THE DATA:
=== Begin Enclosure ===
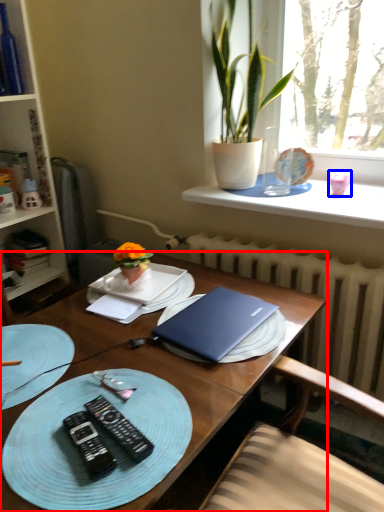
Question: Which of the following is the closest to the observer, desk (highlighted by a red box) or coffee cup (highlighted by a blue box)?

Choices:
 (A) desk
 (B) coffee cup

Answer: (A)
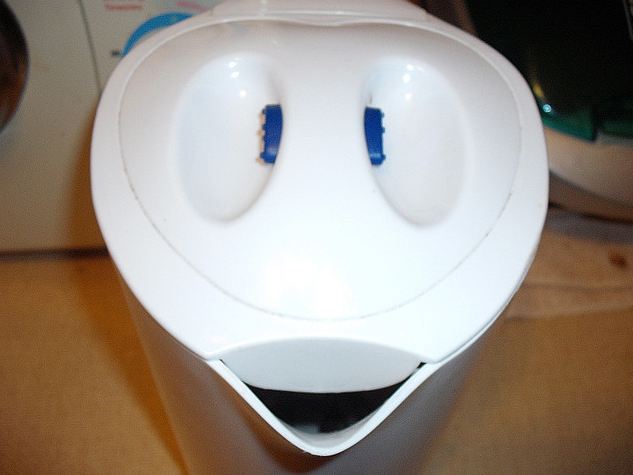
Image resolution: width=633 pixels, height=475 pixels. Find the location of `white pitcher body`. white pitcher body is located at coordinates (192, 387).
=== End Enclosure ===
=== Begin Enclosure ===
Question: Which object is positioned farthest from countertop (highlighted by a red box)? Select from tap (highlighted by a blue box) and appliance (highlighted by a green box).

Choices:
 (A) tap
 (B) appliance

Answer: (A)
=== End Enclosure ===
=== Begin Enclosure ===
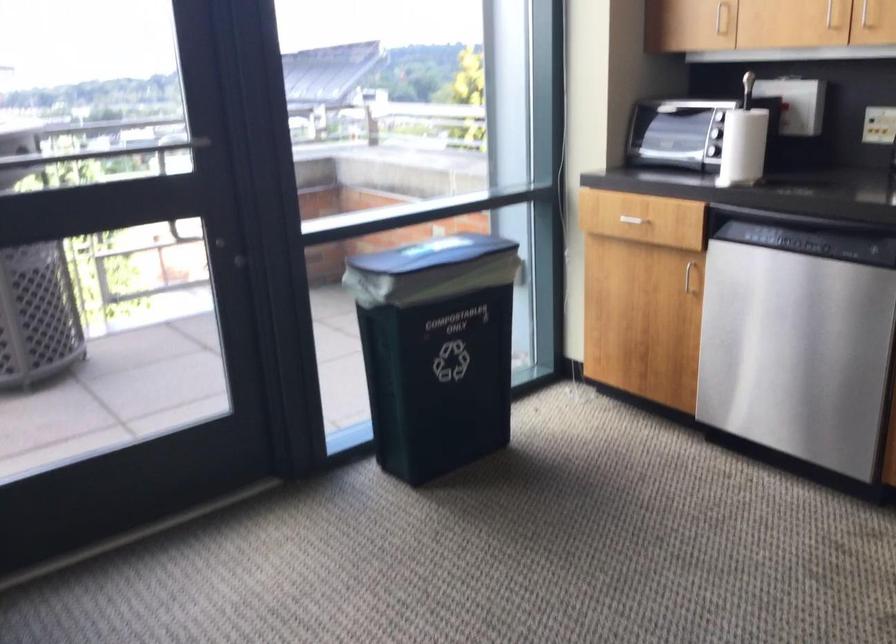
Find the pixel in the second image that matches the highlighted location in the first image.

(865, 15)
=== End Enclosure ===
Rewrite the lines of the data from the one containing "Question: Which object" through the one containing "(B) appliance", both included, as a JSON list of strings with one string per line, leaving out blank lines.

RESULT:
[
  "Question: Which object is positioned farthest from countertop (highlighted by a red box)? Select from tap (highlighted by a blue box) and appliance (highlighted by a green box).",
  "Choices:",
  " (A) tap",
  " (B) appliance"
]